WHAT NEEDS TO BE DONE> In the material below, the lines from the one containing "U6 pin out: SIG19 -> SIG2" through the one containing "J7 pin 3: EXP2 -> EXP" are to be given again exactly, ends included, and no others.

INFORMATION GIVEN>
↓
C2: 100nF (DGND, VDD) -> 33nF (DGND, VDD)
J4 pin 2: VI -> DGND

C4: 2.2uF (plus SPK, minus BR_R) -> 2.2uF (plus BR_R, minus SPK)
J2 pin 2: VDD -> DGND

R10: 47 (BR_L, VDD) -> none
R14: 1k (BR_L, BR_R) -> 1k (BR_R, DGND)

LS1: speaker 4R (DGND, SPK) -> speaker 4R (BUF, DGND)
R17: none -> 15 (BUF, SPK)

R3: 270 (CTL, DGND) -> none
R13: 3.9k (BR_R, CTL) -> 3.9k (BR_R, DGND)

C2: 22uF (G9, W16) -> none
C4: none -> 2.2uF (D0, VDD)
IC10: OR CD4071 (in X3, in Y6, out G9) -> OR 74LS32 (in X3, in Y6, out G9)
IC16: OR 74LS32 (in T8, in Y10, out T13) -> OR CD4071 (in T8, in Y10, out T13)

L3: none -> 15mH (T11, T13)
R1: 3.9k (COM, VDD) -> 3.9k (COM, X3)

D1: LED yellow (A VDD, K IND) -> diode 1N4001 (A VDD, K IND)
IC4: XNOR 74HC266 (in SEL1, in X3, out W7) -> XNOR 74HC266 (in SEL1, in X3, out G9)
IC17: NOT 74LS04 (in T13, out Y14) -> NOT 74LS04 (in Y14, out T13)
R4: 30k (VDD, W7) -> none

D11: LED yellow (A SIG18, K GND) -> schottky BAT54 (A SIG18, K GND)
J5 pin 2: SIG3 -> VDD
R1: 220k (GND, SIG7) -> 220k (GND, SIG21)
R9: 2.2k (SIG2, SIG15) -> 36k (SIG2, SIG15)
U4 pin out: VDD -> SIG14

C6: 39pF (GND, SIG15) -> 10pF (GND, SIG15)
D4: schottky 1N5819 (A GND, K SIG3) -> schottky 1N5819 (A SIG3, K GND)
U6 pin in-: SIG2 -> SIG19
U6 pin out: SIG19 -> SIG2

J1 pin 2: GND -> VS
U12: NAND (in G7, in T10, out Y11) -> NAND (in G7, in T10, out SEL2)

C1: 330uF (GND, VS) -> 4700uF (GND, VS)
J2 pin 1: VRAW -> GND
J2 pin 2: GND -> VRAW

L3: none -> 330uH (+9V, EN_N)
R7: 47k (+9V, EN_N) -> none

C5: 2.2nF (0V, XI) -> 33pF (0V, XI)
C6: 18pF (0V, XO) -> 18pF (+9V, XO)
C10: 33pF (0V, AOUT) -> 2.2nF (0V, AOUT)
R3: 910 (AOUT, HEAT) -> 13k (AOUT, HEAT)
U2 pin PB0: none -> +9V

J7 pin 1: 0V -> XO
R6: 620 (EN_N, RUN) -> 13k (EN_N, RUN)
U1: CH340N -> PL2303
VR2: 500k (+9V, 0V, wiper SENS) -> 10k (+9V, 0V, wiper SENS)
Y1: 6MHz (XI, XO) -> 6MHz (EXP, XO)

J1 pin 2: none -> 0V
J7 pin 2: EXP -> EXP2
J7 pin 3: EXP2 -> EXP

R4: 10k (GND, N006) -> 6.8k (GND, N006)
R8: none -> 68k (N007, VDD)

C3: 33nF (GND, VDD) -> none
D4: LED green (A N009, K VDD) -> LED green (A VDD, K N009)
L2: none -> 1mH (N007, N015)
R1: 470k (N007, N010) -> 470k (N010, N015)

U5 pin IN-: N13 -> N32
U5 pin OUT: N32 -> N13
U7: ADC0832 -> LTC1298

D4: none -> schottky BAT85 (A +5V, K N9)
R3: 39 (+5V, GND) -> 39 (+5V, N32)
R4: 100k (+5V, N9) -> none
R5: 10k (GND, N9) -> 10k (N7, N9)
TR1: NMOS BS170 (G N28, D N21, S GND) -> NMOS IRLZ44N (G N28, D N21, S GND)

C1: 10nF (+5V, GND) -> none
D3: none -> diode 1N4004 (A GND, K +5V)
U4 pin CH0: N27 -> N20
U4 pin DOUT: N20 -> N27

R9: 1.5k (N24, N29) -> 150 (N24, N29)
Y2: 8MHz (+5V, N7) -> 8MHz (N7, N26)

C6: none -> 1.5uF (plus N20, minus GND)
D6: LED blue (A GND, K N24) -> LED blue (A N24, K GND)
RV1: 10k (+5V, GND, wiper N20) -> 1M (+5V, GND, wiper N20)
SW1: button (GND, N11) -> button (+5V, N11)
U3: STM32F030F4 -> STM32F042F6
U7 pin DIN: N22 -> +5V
↑
EXERCISE RESPONSE>
U6 pin out: SIG19 -> SIG2

J1 pin 2: GND -> VS
U12: NAND (in G7, in T10, out Y11) -> NAND (in G7, in T10, out SEL2)

C1: 330uF (GND, VS) -> 4700uF (GND, VS)
J2 pin 1: VRAW -> GND
J2 pin 2: GND -> VRAW

L3: none -> 330uH (+9V, EN_N)
R7: 47k (+9V, EN_N) -> none

C5: 2.2nF (0V, XI) -> 33pF (0V, XI)
C6: 18pF (0V, XO) -> 18pF (+9V, XO)
C10: 33pF (0V, AOUT) -> 2.2nF (0V, AOUT)
R3: 910 (AOUT, HEAT) -> 13k (AOUT, HEAT)
U2 pin PB0: none -> +9V

J7 pin 1: 0V -> XO
R6: 620 (EN_N, RUN) -> 13k (EN_N, RUN)
U1: CH340N -> PL2303
VR2: 500k (+9V, 0V, wiper SENS) -> 10k (+9V, 0V, wiper SENS)
Y1: 6MHz (XI, XO) -> 6MHz (EXP, XO)

J1 pin 2: none -> 0V
J7 pin 2: EXP -> EXP2
J7 pin 3: EXP2 -> EXP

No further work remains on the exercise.